→ **Assigned task**: Reproduce only the lines of the material below that start at the line containing "before: grey plate" and stop at the line containing "pos2: [793, 125]". Keep both end lines.

→ **Material provided**:
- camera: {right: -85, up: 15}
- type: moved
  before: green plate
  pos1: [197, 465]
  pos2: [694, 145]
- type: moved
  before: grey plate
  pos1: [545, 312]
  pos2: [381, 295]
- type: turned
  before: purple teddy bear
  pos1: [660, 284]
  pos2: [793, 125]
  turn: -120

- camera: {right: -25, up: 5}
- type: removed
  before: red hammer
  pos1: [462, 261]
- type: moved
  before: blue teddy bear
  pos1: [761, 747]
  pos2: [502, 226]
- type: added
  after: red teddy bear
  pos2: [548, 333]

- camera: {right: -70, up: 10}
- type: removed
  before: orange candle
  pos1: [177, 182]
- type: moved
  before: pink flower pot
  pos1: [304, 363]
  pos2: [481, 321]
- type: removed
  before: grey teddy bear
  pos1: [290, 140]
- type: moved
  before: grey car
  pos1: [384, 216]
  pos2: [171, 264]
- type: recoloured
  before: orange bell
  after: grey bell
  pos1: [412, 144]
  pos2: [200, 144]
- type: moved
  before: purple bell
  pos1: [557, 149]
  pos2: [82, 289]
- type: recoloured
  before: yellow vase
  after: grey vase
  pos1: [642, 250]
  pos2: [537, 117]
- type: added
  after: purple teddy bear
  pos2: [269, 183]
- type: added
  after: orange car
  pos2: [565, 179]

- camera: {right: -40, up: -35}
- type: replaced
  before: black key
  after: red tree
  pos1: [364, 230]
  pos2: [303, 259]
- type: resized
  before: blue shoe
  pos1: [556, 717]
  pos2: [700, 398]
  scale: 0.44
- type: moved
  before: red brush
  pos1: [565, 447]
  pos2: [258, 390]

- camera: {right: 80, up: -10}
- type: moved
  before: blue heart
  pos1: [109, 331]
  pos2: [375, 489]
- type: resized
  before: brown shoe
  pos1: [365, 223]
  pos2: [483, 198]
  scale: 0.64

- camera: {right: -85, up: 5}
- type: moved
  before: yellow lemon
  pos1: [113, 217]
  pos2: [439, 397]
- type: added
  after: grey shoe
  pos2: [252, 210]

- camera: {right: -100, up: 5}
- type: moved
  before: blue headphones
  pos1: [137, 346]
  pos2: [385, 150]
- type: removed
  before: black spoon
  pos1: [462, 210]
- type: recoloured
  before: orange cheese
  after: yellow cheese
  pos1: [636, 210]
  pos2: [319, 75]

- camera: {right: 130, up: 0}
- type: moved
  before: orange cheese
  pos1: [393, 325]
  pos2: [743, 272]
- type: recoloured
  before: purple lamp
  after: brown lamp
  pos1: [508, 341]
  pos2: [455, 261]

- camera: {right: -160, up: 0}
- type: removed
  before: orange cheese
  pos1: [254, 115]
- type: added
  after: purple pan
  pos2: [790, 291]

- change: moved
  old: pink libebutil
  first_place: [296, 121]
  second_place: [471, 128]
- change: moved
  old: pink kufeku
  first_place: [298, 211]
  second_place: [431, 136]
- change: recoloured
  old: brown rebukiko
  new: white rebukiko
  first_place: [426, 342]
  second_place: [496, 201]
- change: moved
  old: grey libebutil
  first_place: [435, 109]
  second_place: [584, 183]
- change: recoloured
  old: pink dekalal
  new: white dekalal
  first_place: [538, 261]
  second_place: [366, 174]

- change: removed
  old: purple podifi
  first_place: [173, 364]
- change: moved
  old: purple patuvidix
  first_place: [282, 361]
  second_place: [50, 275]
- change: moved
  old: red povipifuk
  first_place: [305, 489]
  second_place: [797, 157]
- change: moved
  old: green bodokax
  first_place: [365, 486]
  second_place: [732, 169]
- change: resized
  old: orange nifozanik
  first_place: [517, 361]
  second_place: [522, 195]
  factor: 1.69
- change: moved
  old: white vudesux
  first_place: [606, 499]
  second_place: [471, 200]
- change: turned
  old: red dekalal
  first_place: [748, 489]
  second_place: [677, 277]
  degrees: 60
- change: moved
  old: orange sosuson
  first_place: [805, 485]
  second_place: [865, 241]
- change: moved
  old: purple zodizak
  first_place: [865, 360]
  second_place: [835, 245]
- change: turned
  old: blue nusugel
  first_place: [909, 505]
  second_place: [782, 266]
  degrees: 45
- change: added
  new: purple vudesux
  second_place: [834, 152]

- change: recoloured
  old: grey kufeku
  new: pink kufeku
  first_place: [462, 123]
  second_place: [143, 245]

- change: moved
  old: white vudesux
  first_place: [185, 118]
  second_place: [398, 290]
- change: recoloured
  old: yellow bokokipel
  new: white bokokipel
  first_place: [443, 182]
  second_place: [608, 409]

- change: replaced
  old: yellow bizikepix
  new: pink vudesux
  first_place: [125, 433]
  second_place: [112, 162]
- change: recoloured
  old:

→ **Solution to this task**:
  before: grey plate
  pos1: [545, 312]
  pos2: [381, 295]
- type: turned
  before: purple teddy bear
  pos1: [660, 284]
  pos2: [793, 125]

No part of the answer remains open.